• _Task to complete_
Display each line below that contains the string "road".

• _Records shown_
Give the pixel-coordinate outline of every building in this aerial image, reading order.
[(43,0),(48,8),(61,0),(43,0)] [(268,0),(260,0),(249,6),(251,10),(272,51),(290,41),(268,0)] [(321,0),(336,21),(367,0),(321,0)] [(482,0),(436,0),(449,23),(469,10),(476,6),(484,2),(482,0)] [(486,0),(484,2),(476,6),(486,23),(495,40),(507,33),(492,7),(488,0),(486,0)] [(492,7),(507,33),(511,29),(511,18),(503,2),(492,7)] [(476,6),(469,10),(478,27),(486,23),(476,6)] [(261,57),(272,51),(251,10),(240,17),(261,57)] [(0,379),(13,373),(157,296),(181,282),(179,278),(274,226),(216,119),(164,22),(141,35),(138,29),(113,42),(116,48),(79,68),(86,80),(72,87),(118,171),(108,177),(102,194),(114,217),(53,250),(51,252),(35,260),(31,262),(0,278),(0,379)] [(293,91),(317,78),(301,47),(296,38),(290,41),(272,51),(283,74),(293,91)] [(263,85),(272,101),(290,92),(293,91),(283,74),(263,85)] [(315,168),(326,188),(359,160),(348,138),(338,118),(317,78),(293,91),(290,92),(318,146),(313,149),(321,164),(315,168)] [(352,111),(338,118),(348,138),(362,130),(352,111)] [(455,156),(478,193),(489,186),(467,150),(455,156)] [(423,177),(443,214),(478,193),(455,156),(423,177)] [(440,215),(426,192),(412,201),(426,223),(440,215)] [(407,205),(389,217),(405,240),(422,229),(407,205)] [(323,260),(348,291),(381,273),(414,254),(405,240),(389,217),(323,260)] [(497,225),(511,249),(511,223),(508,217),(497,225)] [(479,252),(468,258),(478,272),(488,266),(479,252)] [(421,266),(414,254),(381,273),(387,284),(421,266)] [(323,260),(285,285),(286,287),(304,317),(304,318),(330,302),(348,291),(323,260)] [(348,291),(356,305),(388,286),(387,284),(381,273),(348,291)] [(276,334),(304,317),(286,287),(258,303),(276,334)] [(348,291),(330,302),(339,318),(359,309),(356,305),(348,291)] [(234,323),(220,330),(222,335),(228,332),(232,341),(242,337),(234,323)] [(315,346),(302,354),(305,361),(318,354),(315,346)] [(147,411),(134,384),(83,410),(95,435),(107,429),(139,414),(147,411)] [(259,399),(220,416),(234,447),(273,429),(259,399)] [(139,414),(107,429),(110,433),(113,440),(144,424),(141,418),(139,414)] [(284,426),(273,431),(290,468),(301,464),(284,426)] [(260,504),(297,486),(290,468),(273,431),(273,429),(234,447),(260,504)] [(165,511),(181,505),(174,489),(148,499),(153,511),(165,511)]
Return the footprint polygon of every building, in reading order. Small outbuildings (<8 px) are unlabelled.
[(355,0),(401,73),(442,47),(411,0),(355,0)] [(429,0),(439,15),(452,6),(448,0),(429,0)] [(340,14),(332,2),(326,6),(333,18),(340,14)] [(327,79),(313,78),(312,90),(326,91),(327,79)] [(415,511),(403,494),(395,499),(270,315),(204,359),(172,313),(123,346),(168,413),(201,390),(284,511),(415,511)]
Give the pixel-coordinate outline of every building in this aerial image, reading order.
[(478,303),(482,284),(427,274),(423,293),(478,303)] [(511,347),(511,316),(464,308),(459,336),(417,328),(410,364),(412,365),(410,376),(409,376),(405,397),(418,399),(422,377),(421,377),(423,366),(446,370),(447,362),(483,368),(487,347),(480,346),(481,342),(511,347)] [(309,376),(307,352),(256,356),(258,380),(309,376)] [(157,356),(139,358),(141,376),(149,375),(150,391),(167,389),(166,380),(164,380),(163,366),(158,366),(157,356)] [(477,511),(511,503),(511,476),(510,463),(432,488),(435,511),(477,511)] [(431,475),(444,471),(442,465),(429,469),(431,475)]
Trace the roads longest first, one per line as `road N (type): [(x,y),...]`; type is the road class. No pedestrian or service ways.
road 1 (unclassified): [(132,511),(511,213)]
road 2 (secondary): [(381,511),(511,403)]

• _Answer to the task_
Trace the roads longest first, one per line as `road N (type): [(x,y),...]`; type is the road class. No pedestrian or service ways.
road 1 (unclassified): [(132,511),(511,213)]
road 2 (secondary): [(381,511),(511,403)]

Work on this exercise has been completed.